EXERCISE GOAL
Find every line in the records below that holds the word "moved", and copy each one.

DATASET RECORDS section start

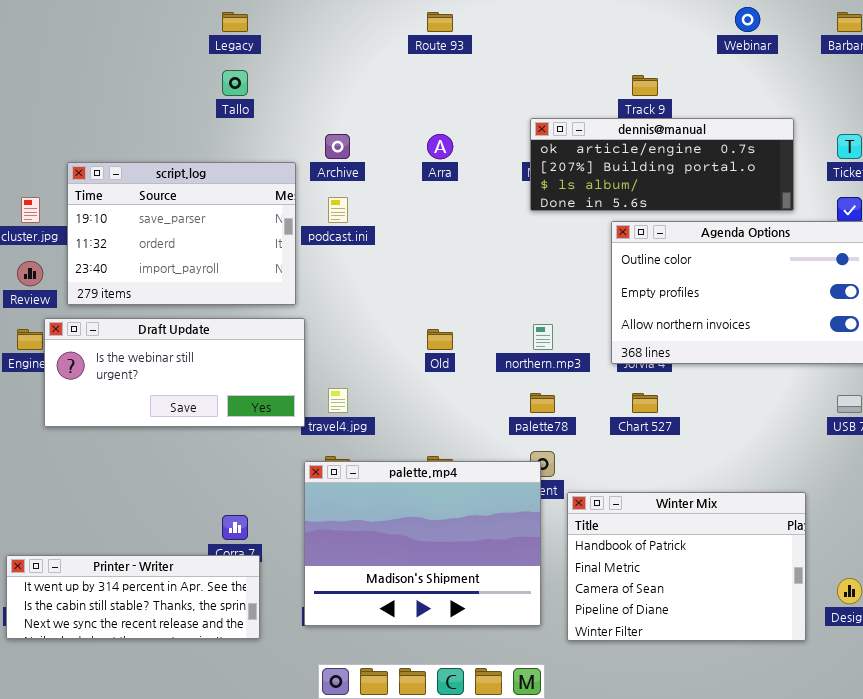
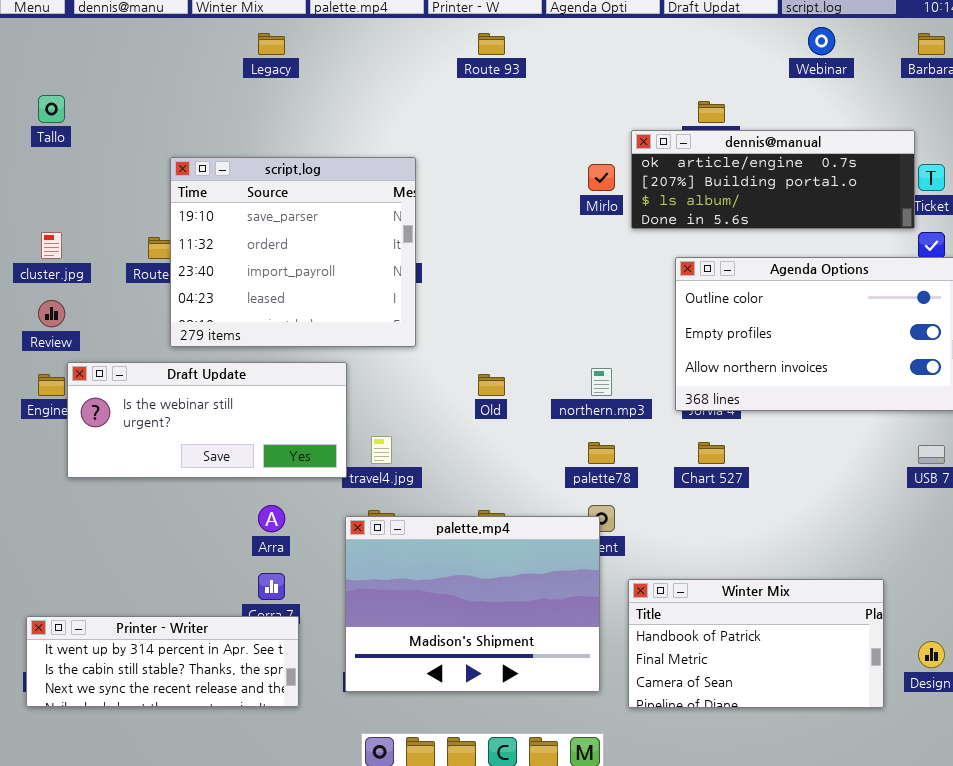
Tallo: [222,70,248,96] -> [38,95,65,123], moved
dennis@manual: [530,118,794,211] -> [631,130,915,229], moved
Arra: [427,134,453,159] -> [258,505,285,532], moved
script.log: [67,162,296,305] -> [170,157,416,347], moved, resized
Winter Mix: [567,492,806,641] -> [628,579,884,708], resized

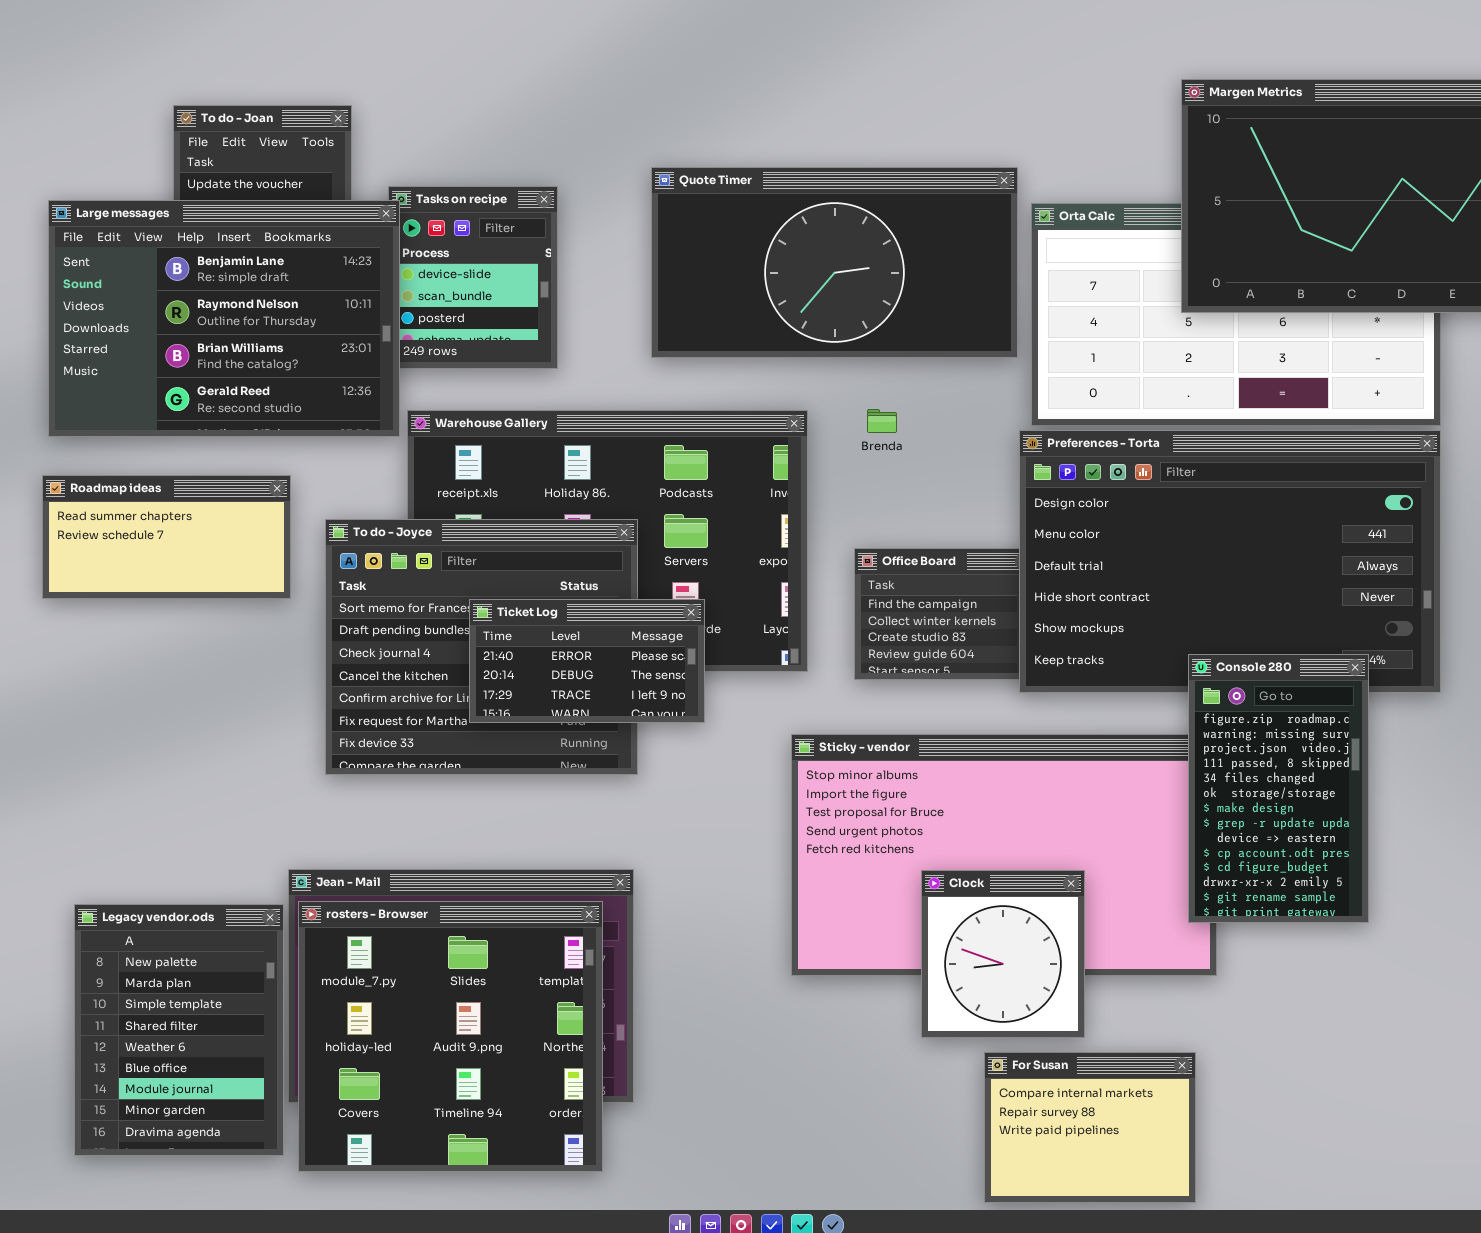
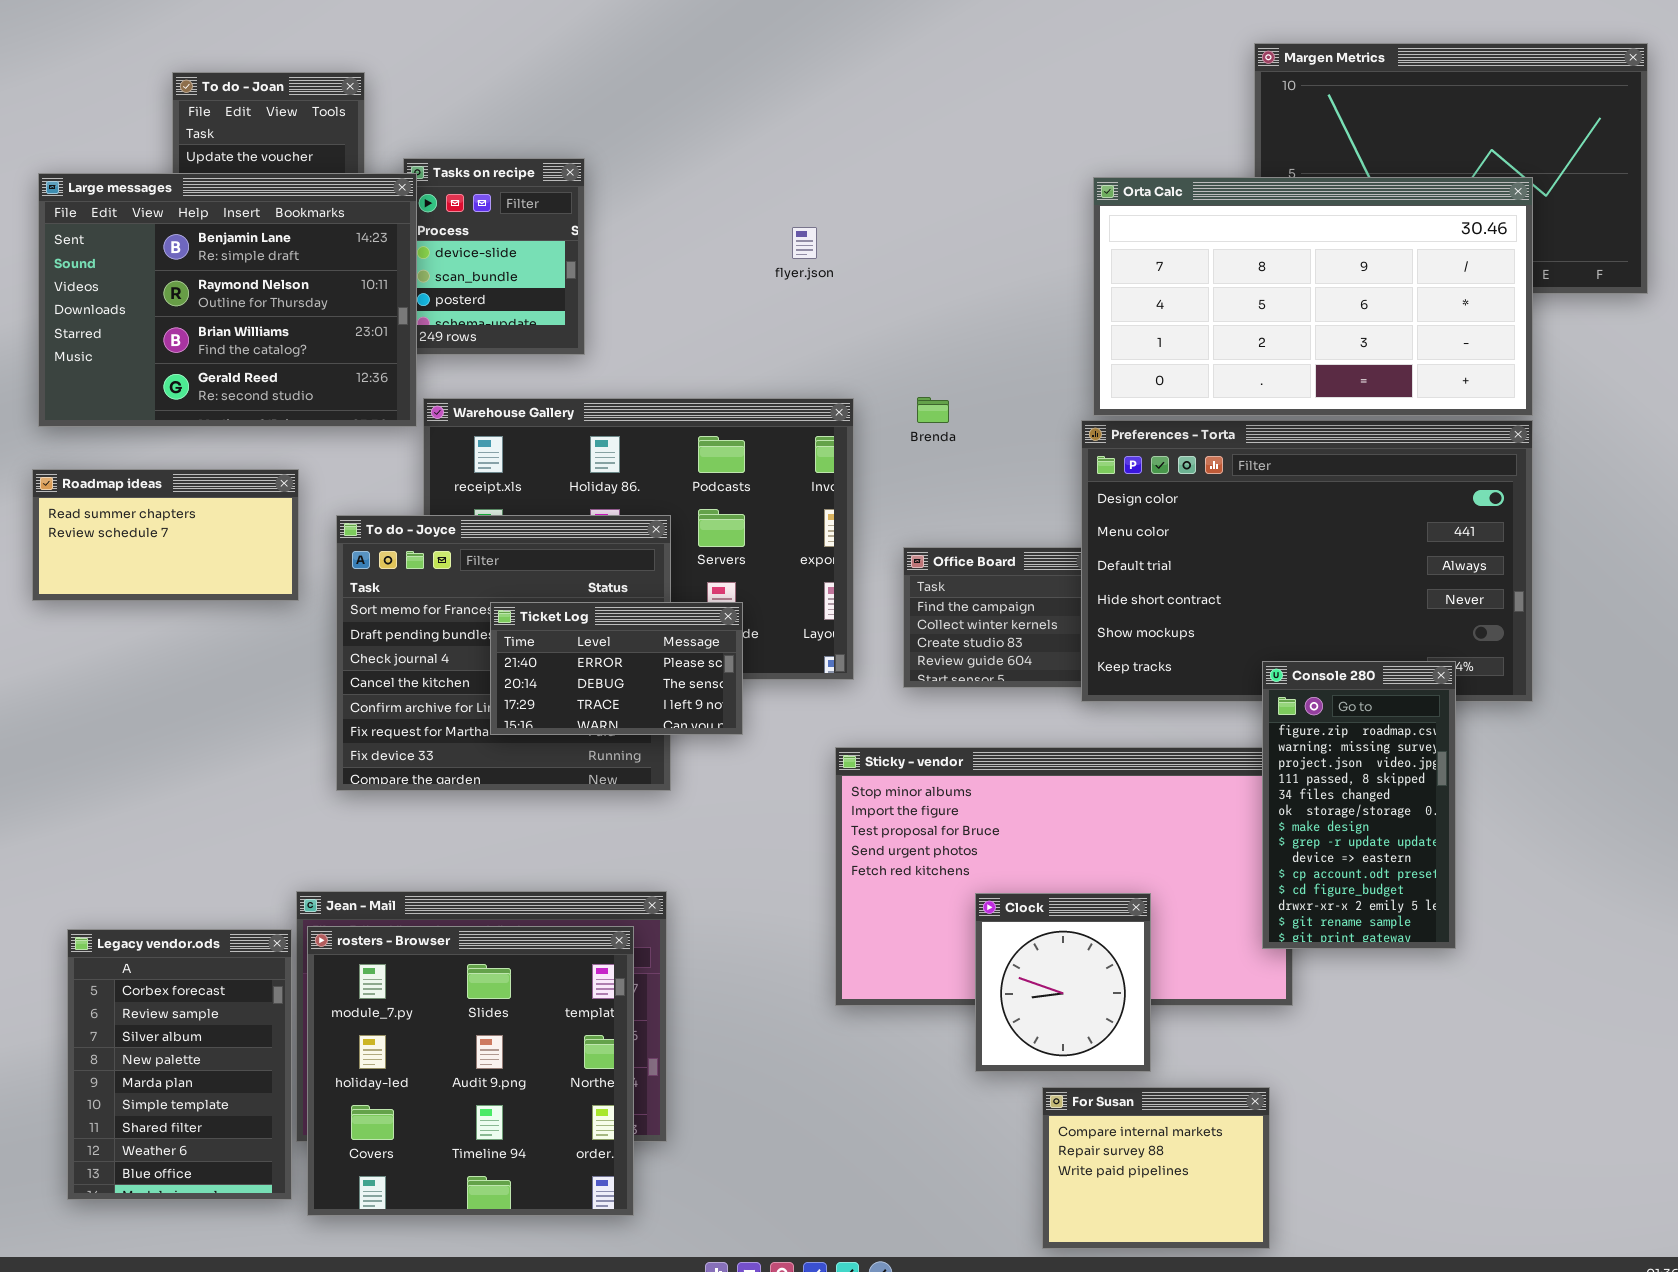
Quote Timer: [651,167,1018,358] -> none, closed
Orta Calc: [1031,203,1441,426] -> [1093,177,1533,416], raised
Legacy vendor.ods: [74,904,284,1156] -> [67,929,292,1200], scrolled up 3 rows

DATASET RECORDS section end

TASK SOLUTION
Tallo: [222,70,248,96] -> [38,95,65,123], moved
dennis@manual: [530,118,794,211] -> [631,130,915,229], moved
Arra: [427,134,453,159] -> [258,505,285,532], moved
script.log: [67,162,296,305] -> [170,157,416,347], moved, resized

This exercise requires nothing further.